### Data for this exercise:
■ ■ ■

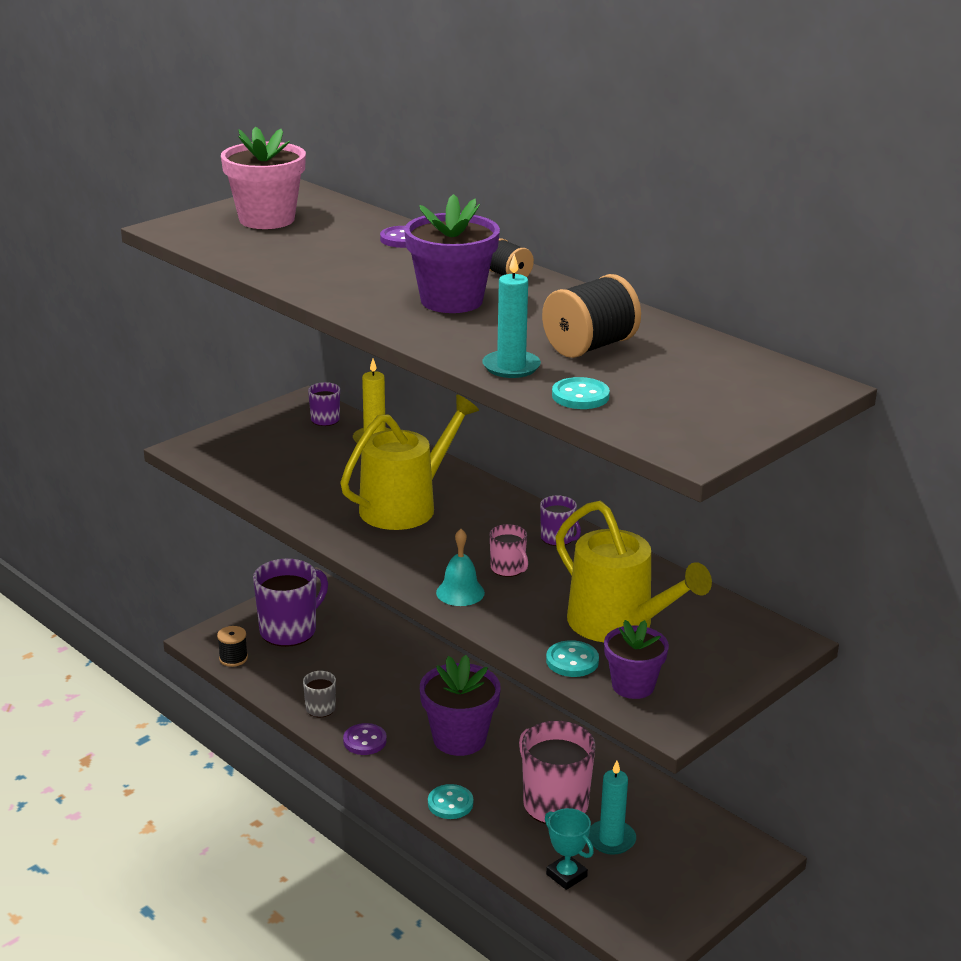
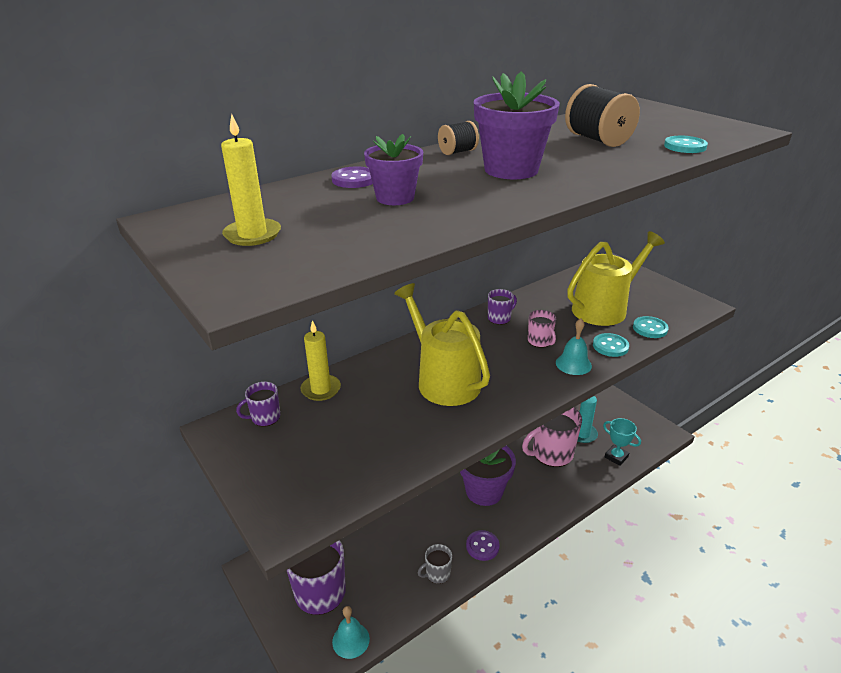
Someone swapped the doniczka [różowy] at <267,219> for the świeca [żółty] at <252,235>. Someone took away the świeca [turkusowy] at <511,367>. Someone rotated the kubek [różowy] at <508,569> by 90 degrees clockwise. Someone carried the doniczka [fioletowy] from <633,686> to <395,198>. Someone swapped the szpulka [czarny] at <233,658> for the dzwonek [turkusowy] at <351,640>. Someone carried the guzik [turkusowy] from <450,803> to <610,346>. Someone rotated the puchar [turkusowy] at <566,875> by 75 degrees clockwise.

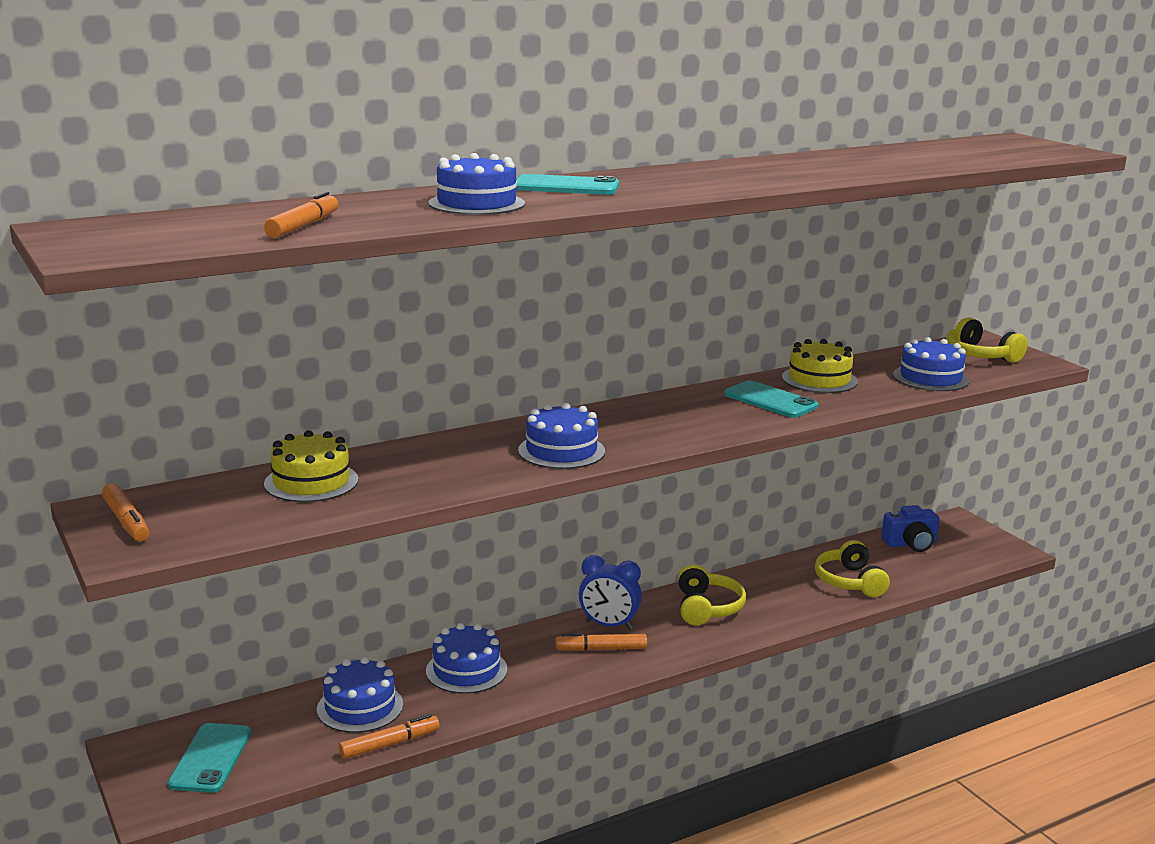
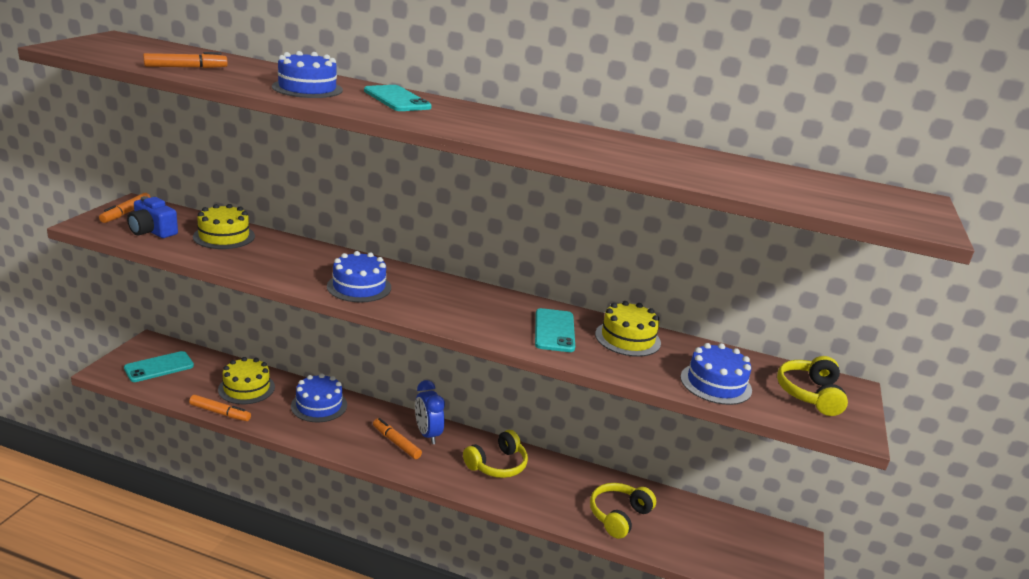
Someone carried the aparat fotograficzny [niebieski] from <911,544> to <152,231>. Someone repainted the tort [niebieski] at <360,707>, which became the tort [żółty] at <246,388>.

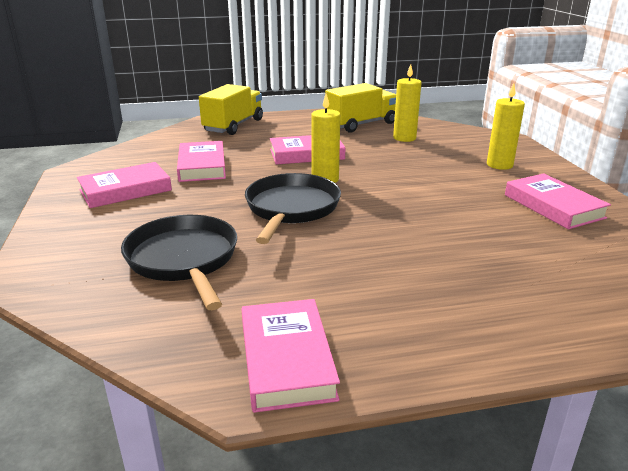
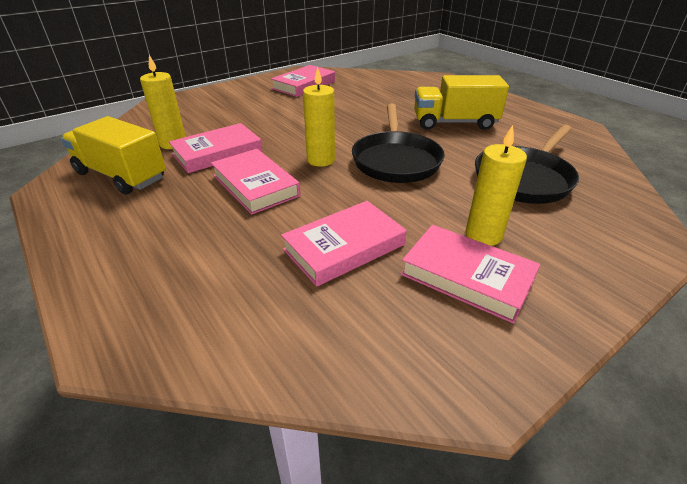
Someone carried the świeca [żółty] from <499,165> to <483,235>. Someone carried the ciężarówka [żółty] from <233,126> to <454,123>. Someone rotated the patelnia [czarny] at <291,208> by 75 degrees counterclockwise. Someone carried the książka [różowy] from <286,359> to <217,153>.

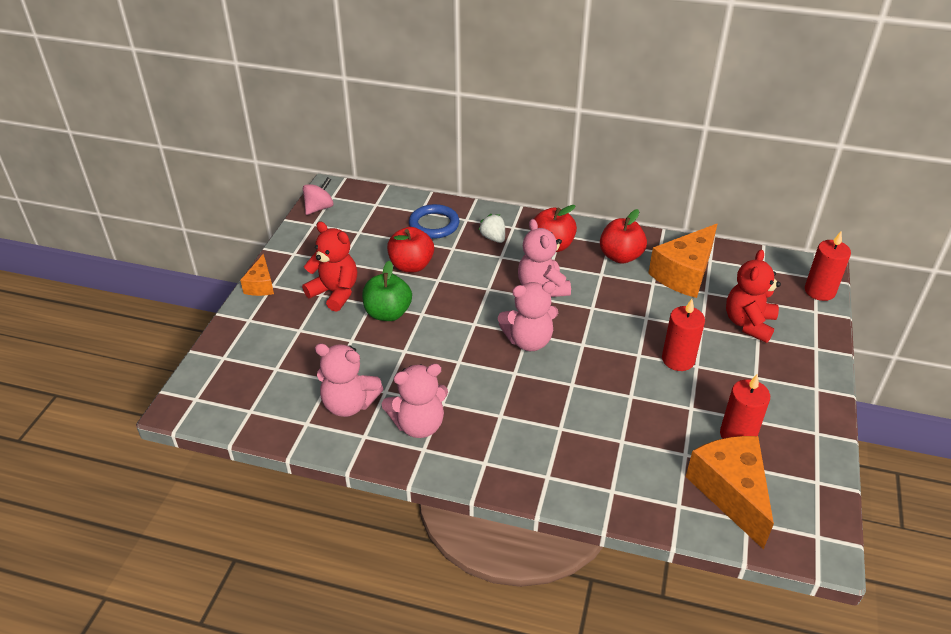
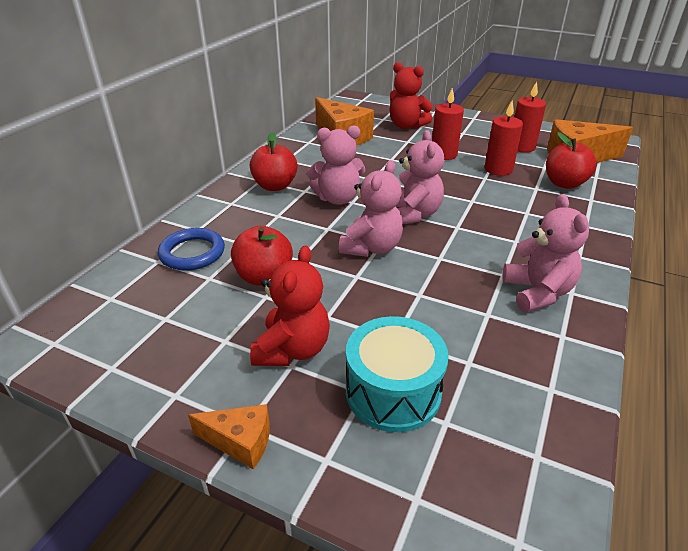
Someone took away the bączek [różowy] at <319,208>. Someone carried the jabłko [czerwony] from <620,256> to <564,183>. Someone took away the truskawka [biały] at <493,238>. Someone rotated the miś [czerwony] at <335,293> by 150 degrees clockwise. Someone carried the świeca [czerwony] from <819,291> to <498,169>. Someone took away the jabłko [zielony] at <388,313>. Someone carried the miś [różowy] from <349,404> to <371,248>. Someone put down the bęben [turkusowy] at <393,391>.

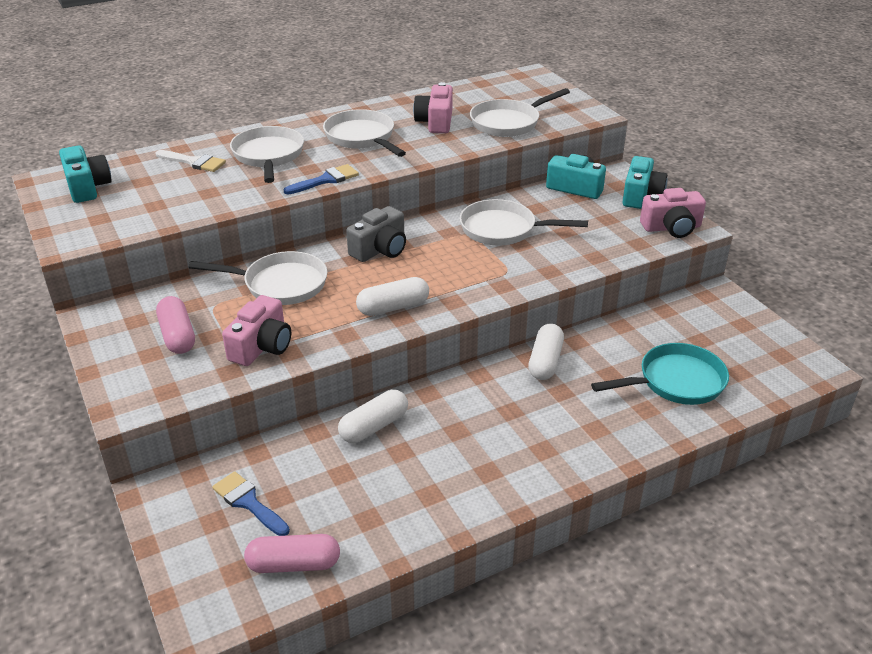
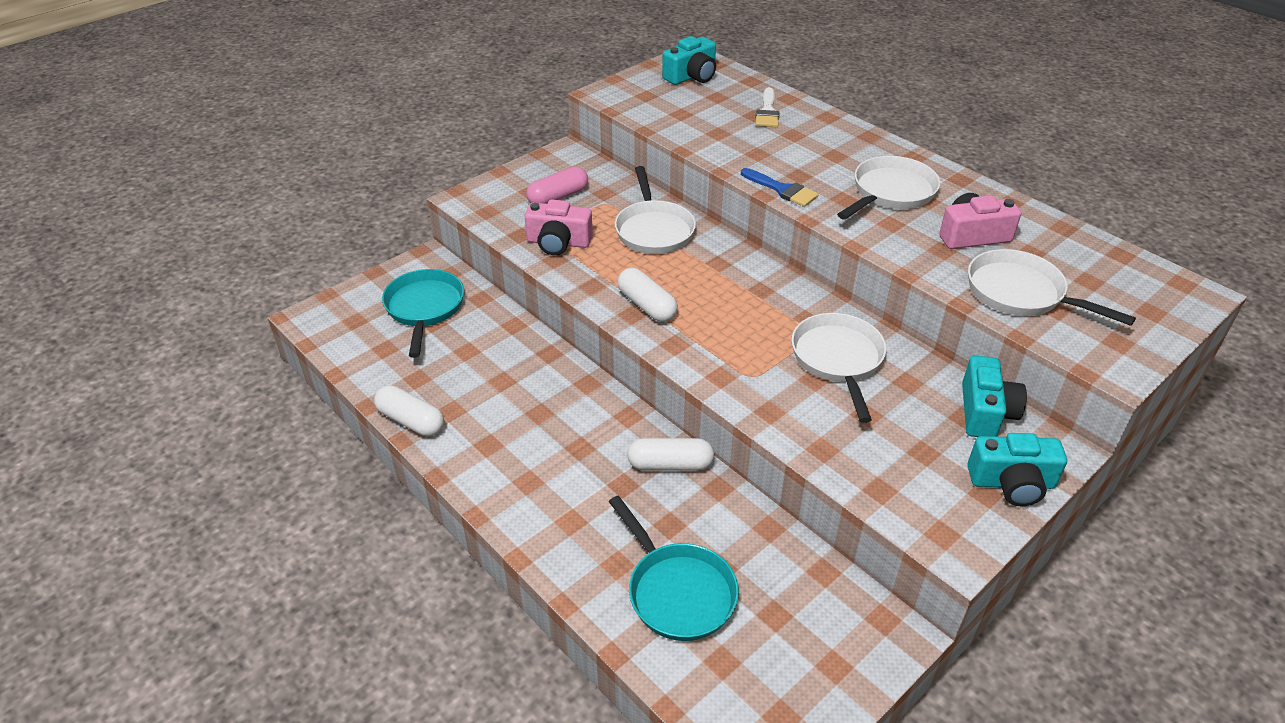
Someone took away the patelnia [biały] at <268,156>. Someone took away the aparat fotograficzny [różowy] at <671,228>. Someone took away the aparat fotograficzny [szary] at <380,249>. Someone carried the kapsułka [biały] from <374,426> to <411,421>. Someone swapped the pędzel [niebieski] at <248,502> for the patelnia [turkusowy] at <424,308>. Someone took away the kapsułka [różowy] at <294,564>.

■ ■ ■

### What you have to do:
Repeat the entries exactly, pictures left out.

### Answer:
Someone swapped the doniczka [różowy] at <267,219> for the świeca [żółty] at <252,235>. Someone took away the świeca [turkusowy] at <511,367>. Someone rotated the kubek [różowy] at <508,569> by 90 degrees clockwise. Someone carried the doniczka [fioletowy] from <633,686> to <395,198>. Someone swapped the szpulka [czarny] at <233,658> for the dzwonek [turkusowy] at <351,640>. Someone carried the guzik [turkusowy] from <450,803> to <610,346>. Someone rotated the puchar [turkusowy] at <566,875> by 75 degrees clockwise.

Someone carried the aparat fotograficzny [niebieski] from <911,544> to <152,231>. Someone repainted the tort [niebieski] at <360,707>, which became the tort [żółty] at <246,388>.

Someone carried the świeca [żółty] from <499,165> to <483,235>. Someone carried the ciężarówka [żółty] from <233,126> to <454,123>. Someone rotated the patelnia [czarny] at <291,208> by 75 degrees counterclockwise. Someone carried the książka [różowy] from <286,359> to <217,153>.

Someone took away the bączek [różowy] at <319,208>. Someone carried the jabłko [czerwony] from <620,256> to <564,183>. Someone took away the truskawka [biały] at <493,238>. Someone rotated the miś [czerwony] at <335,293> by 150 degrees clockwise. Someone carried the świeca [czerwony] from <819,291> to <498,169>. Someone took away the jabłko [zielony] at <388,313>. Someone carried the miś [różowy] from <349,404> to <371,248>. Someone put down the bęben [turkusowy] at <393,391>.

Someone took away the patelnia [biały] at <268,156>. Someone took away the aparat fotograficzny [różowy] at <671,228>. Someone took away the aparat fotograficzny [szary] at <380,249>. Someone carried the kapsułka [biały] from <374,426> to <411,421>. Someone swapped the pędzel [niebieski] at <248,502> for the patelnia [turkusowy] at <424,308>. Someone took away the kapsułka [różowy] at <294,564>.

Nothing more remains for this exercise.